--- START ---

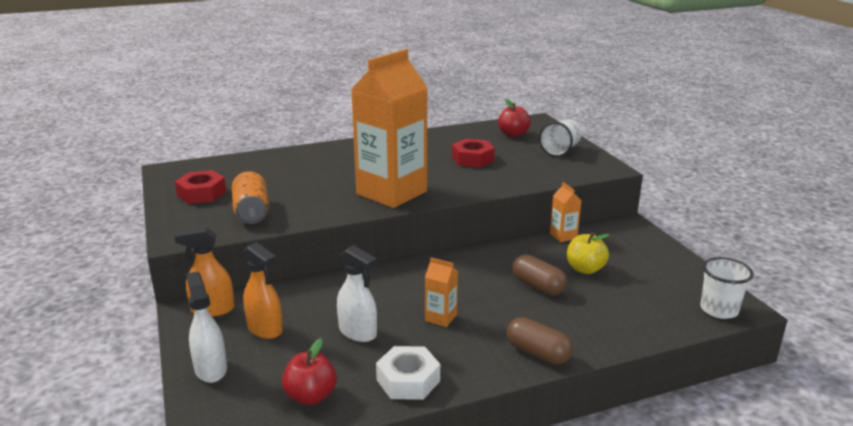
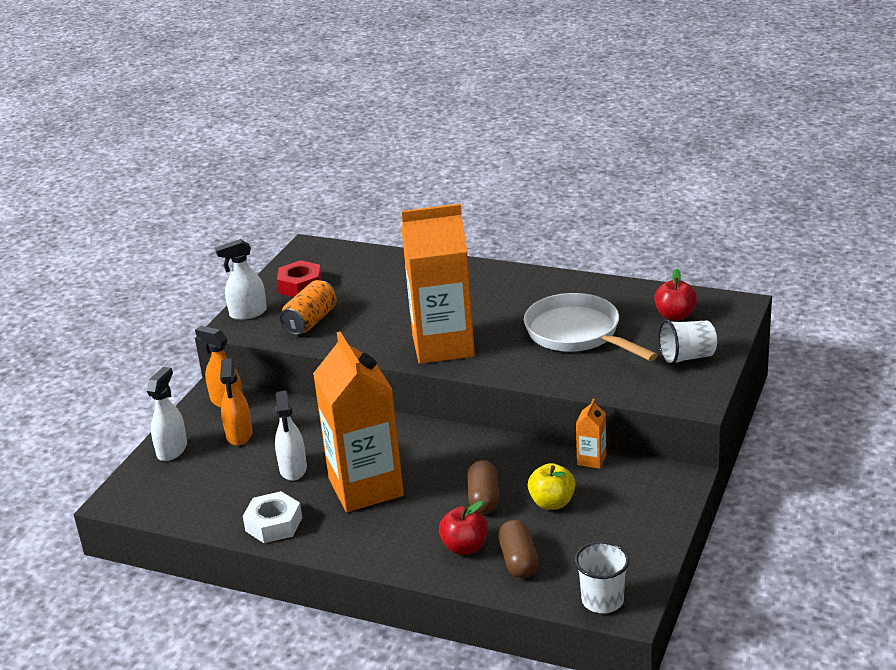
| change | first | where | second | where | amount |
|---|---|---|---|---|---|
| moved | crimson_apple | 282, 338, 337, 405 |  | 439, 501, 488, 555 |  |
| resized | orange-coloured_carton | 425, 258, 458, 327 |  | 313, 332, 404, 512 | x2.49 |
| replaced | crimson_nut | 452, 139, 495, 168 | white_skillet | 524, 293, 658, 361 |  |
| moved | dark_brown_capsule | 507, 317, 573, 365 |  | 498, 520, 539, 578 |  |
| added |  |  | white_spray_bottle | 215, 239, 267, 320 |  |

--- END ---

● **YOUR TASK**
Retype all the material word for word while skipping any picture it contains.

● **PROBLEM SOLUTION**
| change | first | where | second | where | amount |
|---|---|---|---|---|---|
| moved | crimson_apple | 282, 338, 337, 405 |  | 439, 501, 488, 555 |  |
| resized | orange-coloured_carton | 425, 258, 458, 327 |  | 313, 332, 404, 512 | x2.49 |
| replaced | crimson_nut | 452, 139, 495, 168 | white_skillet | 524, 293, 658, 361 |  |
| moved | dark_brown_capsule | 507, 317, 573, 365 |  | 498, 520, 539, 578 |  |
| added |  |  | white_spray_bottle | 215, 239, 267, 320 |  |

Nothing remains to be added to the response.